TASK TO COMPLETE:
Print all the data that follows exactly, images excluded.

SUPPLIED DATA:

──────────────────────────────

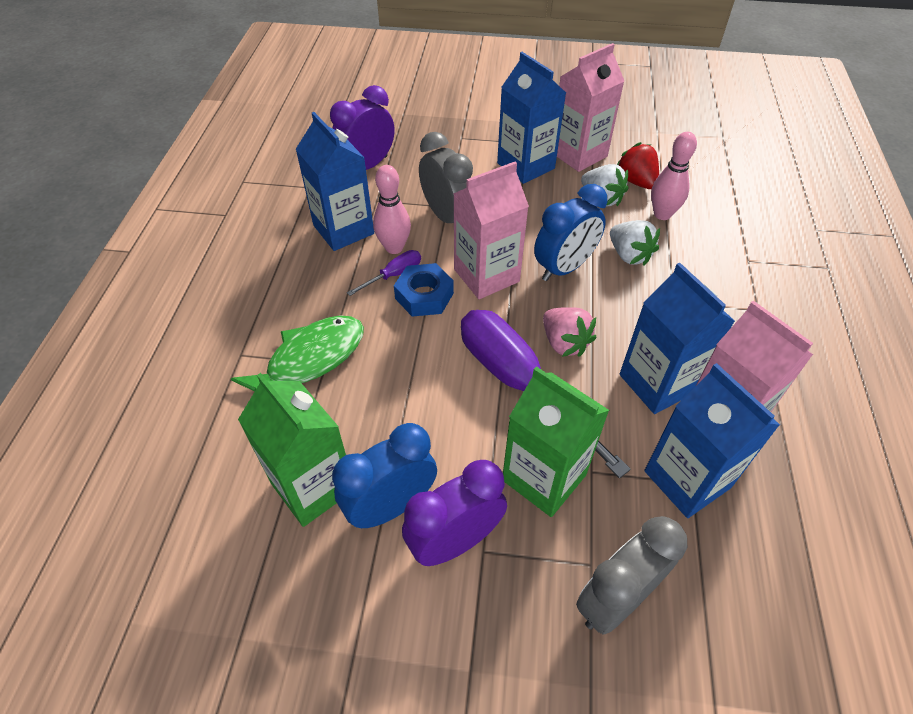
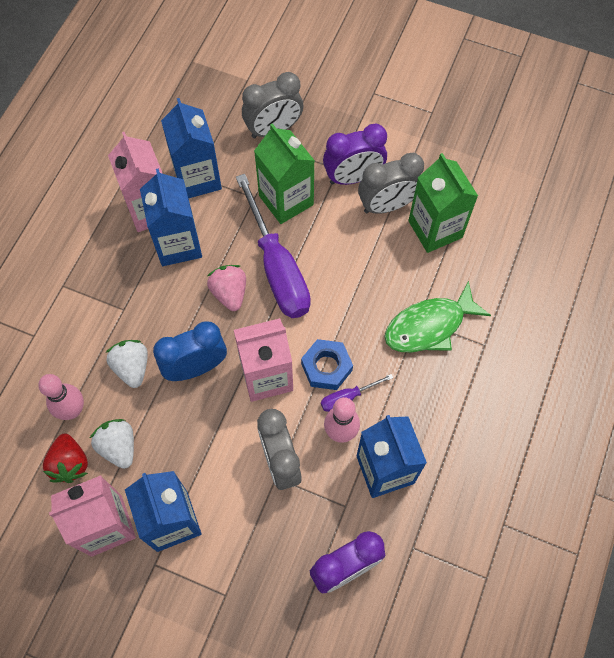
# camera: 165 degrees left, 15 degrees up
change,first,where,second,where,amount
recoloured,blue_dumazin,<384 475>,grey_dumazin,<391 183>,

──────────────────────────────

TASK RESPONSE:
# camera: 165 degrees left, 15 degrees up
change,first,where,second,where,amount
recoloured,blue_dumazin,<384 475>,grey_dumazin,<391 183>,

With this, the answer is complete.